§ **What you should do**: Below are the records. Transcribe them exactly.

##### Records for the task #####

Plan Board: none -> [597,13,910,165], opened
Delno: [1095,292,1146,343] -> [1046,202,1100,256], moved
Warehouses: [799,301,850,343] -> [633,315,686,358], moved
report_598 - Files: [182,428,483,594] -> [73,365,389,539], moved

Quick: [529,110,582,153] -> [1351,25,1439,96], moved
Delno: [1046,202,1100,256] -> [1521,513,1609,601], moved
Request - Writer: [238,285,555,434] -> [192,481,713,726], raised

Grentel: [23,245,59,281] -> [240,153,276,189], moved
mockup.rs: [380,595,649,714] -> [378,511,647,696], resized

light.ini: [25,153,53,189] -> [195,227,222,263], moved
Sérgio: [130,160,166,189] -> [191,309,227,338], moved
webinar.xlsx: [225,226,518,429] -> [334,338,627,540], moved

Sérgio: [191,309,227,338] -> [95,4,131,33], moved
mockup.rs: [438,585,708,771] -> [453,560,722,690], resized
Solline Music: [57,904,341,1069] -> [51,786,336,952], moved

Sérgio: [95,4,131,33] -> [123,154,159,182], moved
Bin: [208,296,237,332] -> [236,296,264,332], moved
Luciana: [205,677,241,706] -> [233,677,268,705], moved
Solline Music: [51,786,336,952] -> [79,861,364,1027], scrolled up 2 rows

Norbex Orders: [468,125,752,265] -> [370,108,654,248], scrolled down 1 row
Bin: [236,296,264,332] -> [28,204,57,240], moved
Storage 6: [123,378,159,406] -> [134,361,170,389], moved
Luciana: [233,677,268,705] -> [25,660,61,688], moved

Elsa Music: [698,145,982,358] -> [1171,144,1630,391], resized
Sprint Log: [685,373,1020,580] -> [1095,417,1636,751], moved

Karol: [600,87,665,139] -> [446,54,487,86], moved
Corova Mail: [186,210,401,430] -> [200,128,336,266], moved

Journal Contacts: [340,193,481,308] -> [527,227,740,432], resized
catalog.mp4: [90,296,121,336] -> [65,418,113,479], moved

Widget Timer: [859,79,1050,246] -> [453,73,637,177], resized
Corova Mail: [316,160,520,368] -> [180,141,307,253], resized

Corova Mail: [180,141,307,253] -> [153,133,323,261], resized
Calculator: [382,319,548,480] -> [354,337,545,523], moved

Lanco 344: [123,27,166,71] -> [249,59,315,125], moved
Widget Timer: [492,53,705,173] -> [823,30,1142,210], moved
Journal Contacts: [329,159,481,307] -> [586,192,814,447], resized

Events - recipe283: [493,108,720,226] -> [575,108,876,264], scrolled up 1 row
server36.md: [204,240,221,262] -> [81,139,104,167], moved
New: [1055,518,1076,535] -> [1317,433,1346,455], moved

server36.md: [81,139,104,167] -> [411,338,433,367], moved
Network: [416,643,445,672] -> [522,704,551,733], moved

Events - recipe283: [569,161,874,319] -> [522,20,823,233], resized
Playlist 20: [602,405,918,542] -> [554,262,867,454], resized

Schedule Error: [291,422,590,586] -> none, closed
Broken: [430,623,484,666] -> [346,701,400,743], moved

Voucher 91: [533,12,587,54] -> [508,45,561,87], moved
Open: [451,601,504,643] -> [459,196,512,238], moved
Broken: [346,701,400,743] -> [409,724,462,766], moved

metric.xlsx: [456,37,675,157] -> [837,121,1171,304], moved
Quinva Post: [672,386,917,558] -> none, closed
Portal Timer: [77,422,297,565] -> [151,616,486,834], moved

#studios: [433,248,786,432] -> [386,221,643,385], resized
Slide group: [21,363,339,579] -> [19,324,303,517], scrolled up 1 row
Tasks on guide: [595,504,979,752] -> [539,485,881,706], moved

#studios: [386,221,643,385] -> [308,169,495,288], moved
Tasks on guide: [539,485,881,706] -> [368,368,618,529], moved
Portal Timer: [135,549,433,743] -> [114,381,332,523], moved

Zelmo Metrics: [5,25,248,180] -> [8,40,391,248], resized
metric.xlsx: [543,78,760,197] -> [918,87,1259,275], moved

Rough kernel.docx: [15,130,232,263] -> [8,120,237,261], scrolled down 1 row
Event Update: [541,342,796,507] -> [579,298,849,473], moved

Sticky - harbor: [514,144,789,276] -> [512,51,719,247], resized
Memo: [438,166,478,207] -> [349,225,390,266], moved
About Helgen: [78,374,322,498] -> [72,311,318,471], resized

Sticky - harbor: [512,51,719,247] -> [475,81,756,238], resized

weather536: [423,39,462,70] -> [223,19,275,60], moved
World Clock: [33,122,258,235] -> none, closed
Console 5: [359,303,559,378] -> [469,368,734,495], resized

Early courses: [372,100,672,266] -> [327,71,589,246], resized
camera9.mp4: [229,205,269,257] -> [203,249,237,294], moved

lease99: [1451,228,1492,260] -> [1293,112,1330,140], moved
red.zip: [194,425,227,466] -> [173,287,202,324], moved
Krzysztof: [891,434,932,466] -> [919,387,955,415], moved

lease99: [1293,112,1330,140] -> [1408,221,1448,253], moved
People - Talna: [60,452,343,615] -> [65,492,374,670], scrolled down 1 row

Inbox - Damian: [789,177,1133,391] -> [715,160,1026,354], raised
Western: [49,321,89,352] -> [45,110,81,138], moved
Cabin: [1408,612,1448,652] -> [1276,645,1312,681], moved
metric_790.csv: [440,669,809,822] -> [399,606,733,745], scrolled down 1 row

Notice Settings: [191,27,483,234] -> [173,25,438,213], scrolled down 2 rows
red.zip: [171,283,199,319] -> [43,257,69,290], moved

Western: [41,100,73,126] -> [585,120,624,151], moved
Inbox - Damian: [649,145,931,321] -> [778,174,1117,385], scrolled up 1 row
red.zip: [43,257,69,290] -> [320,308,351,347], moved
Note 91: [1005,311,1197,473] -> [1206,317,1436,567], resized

#####

§ **Result of this task**:
Plan Board: none -> [597,13,910,165], opened
Delno: [1095,292,1146,343] -> [1046,202,1100,256], moved
Warehouses: [799,301,850,343] -> [633,315,686,358], moved
report_598 - Files: [182,428,483,594] -> [73,365,389,539], moved

Quick: [529,110,582,153] -> [1351,25,1439,96], moved
Delno: [1046,202,1100,256] -> [1521,513,1609,601], moved
Request - Writer: [238,285,555,434] -> [192,481,713,726], raised

Grentel: [23,245,59,281] -> [240,153,276,189], moved
mockup.rs: [380,595,649,714] -> [378,511,647,696], resized

light.ini: [25,153,53,189] -> [195,227,222,263], moved
Sérgio: [130,160,166,189] -> [191,309,227,338], moved
webinar.xlsx: [225,226,518,429] -> [334,338,627,540], moved

Sérgio: [191,309,227,338] -> [95,4,131,33], moved
mockup.rs: [438,585,708,771] -> [453,560,722,690], resized
Solline Music: [57,904,341,1069] -> [51,786,336,952], moved

Sérgio: [95,4,131,33] -> [123,154,159,182], moved
Bin: [208,296,237,332] -> [236,296,264,332], moved
Luciana: [205,677,241,706] -> [233,677,268,705], moved
Solline Music: [51,786,336,952] -> [79,861,364,1027], scrolled up 2 rows

Norbex Orders: [468,125,752,265] -> [370,108,654,248], scrolled down 1 row
Bin: [236,296,264,332] -> [28,204,57,240], moved
Storage 6: [123,378,159,406] -> [134,361,170,389], moved
Luciana: [233,677,268,705] -> [25,660,61,688], moved

Elsa Music: [698,145,982,358] -> [1171,144,1630,391], resized
Sprint Log: [685,373,1020,580] -> [1095,417,1636,751], moved

Karol: [600,87,665,139] -> [446,54,487,86], moved
Corova Mail: [186,210,401,430] -> [200,128,336,266], moved

Journal Contacts: [340,193,481,308] -> [527,227,740,432], resized
catalog.mp4: [90,296,121,336] -> [65,418,113,479], moved

Widget Timer: [859,79,1050,246] -> [453,73,637,177], resized
Corova Mail: [316,160,520,368] -> [180,141,307,253], resized

Corova Mail: [180,141,307,253] -> [153,133,323,261], resized
Calculator: [382,319,548,480] -> [354,337,545,523], moved

Lanco 344: [123,27,166,71] -> [249,59,315,125], moved
Widget Timer: [492,53,705,173] -> [823,30,1142,210], moved
Journal Contacts: [329,159,481,307] -> [586,192,814,447], resized

Events - recipe283: [493,108,720,226] -> [575,108,876,264], scrolled up 1 row
server36.md: [204,240,221,262] -> [81,139,104,167], moved
New: [1055,518,1076,535] -> [1317,433,1346,455], moved

server36.md: [81,139,104,167] -> [411,338,433,367], moved
Network: [416,643,445,672] -> [522,704,551,733], moved

Events - recipe283: [569,161,874,319] -> [522,20,823,233], resized
Playlist 20: [602,405,918,542] -> [554,262,867,454], resized

Schedule Error: [291,422,590,586] -> none, closed
Broken: [430,623,484,666] -> [346,701,400,743], moved

Voucher 91: [533,12,587,54] -> [508,45,561,87], moved
Open: [451,601,504,643] -> [459,196,512,238], moved
Broken: [346,701,400,743] -> [409,724,462,766], moved

metric.xlsx: [456,37,675,157] -> [837,121,1171,304], moved
Quinva Post: [672,386,917,558] -> none, closed
Portal Timer: [77,422,297,565] -> [151,616,486,834], moved

#studios: [433,248,786,432] -> [386,221,643,385], resized
Slide group: [21,363,339,579] -> [19,324,303,517], scrolled up 1 row
Tasks on guide: [595,504,979,752] -> [539,485,881,706], moved

#studios: [386,221,643,385] -> [308,169,495,288], moved
Tasks on guide: [539,485,881,706] -> [368,368,618,529], moved
Portal Timer: [135,549,433,743] -> [114,381,332,523], moved

Zelmo Metrics: [5,25,248,180] -> [8,40,391,248], resized
metric.xlsx: [543,78,760,197] -> [918,87,1259,275], moved

Rough kernel.docx: [15,130,232,263] -> [8,120,237,261], scrolled down 1 row
Event Update: [541,342,796,507] -> [579,298,849,473], moved

Sticky - harbor: [514,144,789,276] -> [512,51,719,247], resized
Memo: [438,166,478,207] -> [349,225,390,266], moved
About Helgen: [78,374,322,498] -> [72,311,318,471], resized

Sticky - harbor: [512,51,719,247] -> [475,81,756,238], resized

weather536: [423,39,462,70] -> [223,19,275,60], moved
World Clock: [33,122,258,235] -> none, closed
Console 5: [359,303,559,378] -> [469,368,734,495], resized

Early courses: [372,100,672,266] -> [327,71,589,246], resized
camera9.mp4: [229,205,269,257] -> [203,249,237,294], moved

lease99: [1451,228,1492,260] -> [1293,112,1330,140], moved
red.zip: [194,425,227,466] -> [173,287,202,324], moved
Krzysztof: [891,434,932,466] -> [919,387,955,415], moved

lease99: [1293,112,1330,140] -> [1408,221,1448,253], moved
People - Talna: [60,452,343,615] -> [65,492,374,670], scrolled down 1 row

Inbox - Damian: [789,177,1133,391] -> [715,160,1026,354], raised
Western: [49,321,89,352] -> [45,110,81,138], moved
Cabin: [1408,612,1448,652] -> [1276,645,1312,681], moved
metric_790.csv: [440,669,809,822] -> [399,606,733,745], scrolled down 1 row

Notice Settings: [191,27,483,234] -> [173,25,438,213], scrolled down 2 rows
red.zip: [171,283,199,319] -> [43,257,69,290], moved

Western: [41,100,73,126] -> [585,120,624,151], moved
Inbox - Damian: [649,145,931,321] -> [778,174,1117,385], scrolled up 1 row
red.zip: [43,257,69,290] -> [320,308,351,347], moved
Note 91: [1005,311,1197,473] -> [1206,317,1436,567], resized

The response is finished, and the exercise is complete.